RAW DATA
= = = =

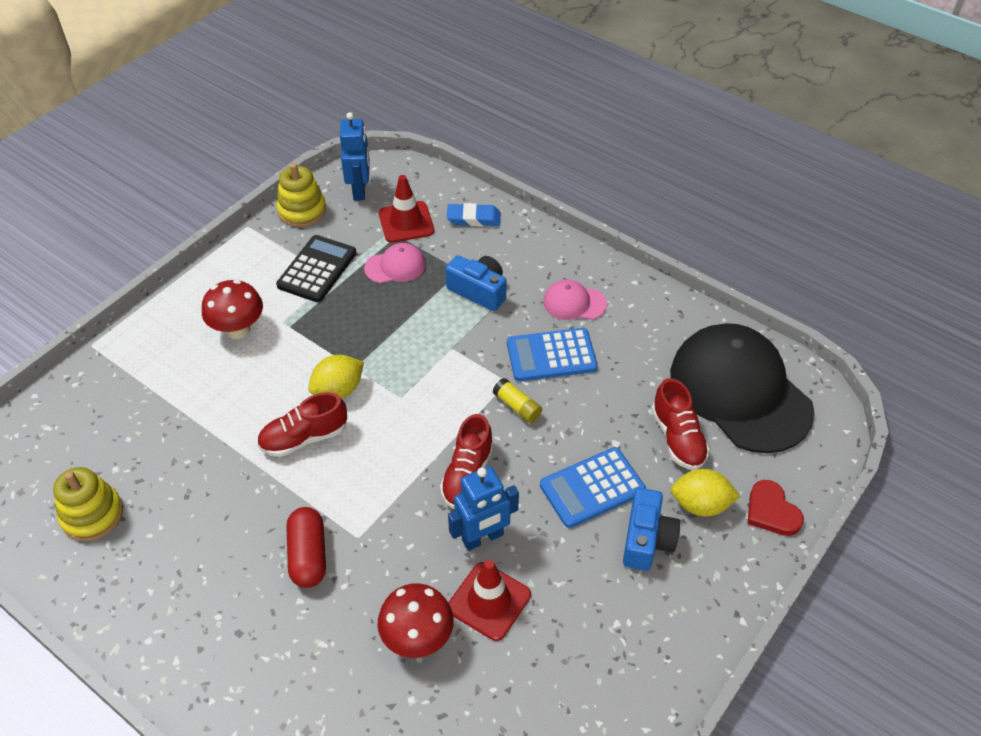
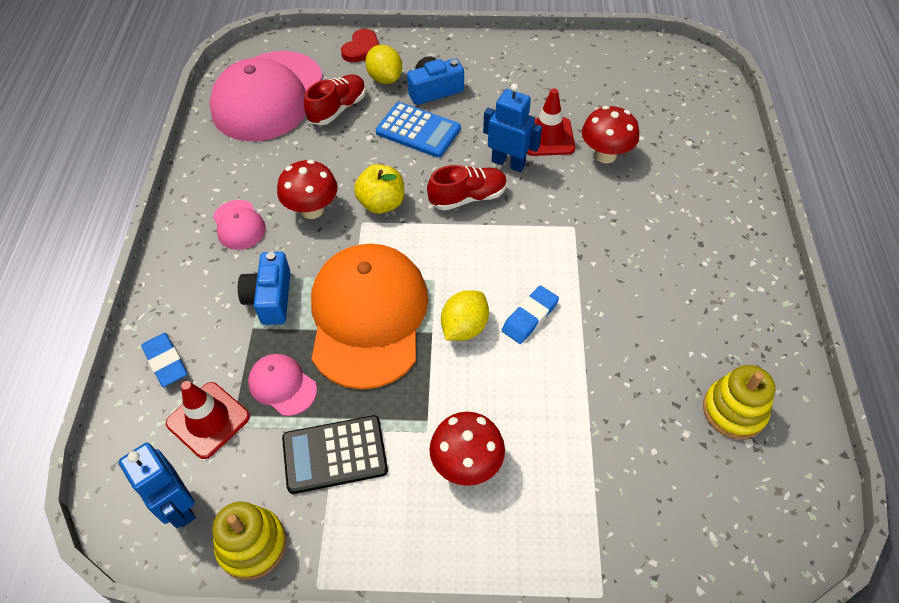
camera: 125 degrees left, 5 degrees up
(304, 438) = (529, 317): red shoe -> blue eraser
(308, 555) = (614, 244): red capsule -> none
(338, 390) = (464, 327): yellow lemon -> yellow lemon turned 75 degrees counterclockwise
(360, 190) = (178, 506): blue robot -> blue robot turned 90 degrees counterclockwise
(406, 338) = (368, 317): none -> orange cap
(517, 406) = (381, 203): yellow glue stick -> yellow apple
(551, 356) = (312, 210): blue calculator -> red mushroom
(740, 391) = (268, 96): black cap -> pink cap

= = = =

GOAL OF THE EXERCISE
Copy out the material above exactly; the images stay out.

ANSWER BOX
camera: 125 degrees left, 5 degrees up
(304, 438) = (529, 317): red shoe -> blue eraser
(308, 555) = (614, 244): red capsule -> none
(338, 390) = (464, 327): yellow lemon -> yellow lemon turned 75 degrees counterclockwise
(360, 190) = (178, 506): blue robot -> blue robot turned 90 degrees counterclockwise
(406, 338) = (368, 317): none -> orange cap
(517, 406) = (381, 203): yellow glue stick -> yellow apple
(551, 356) = (312, 210): blue calculator -> red mushroom
(740, 391) = (268, 96): black cap -> pink cap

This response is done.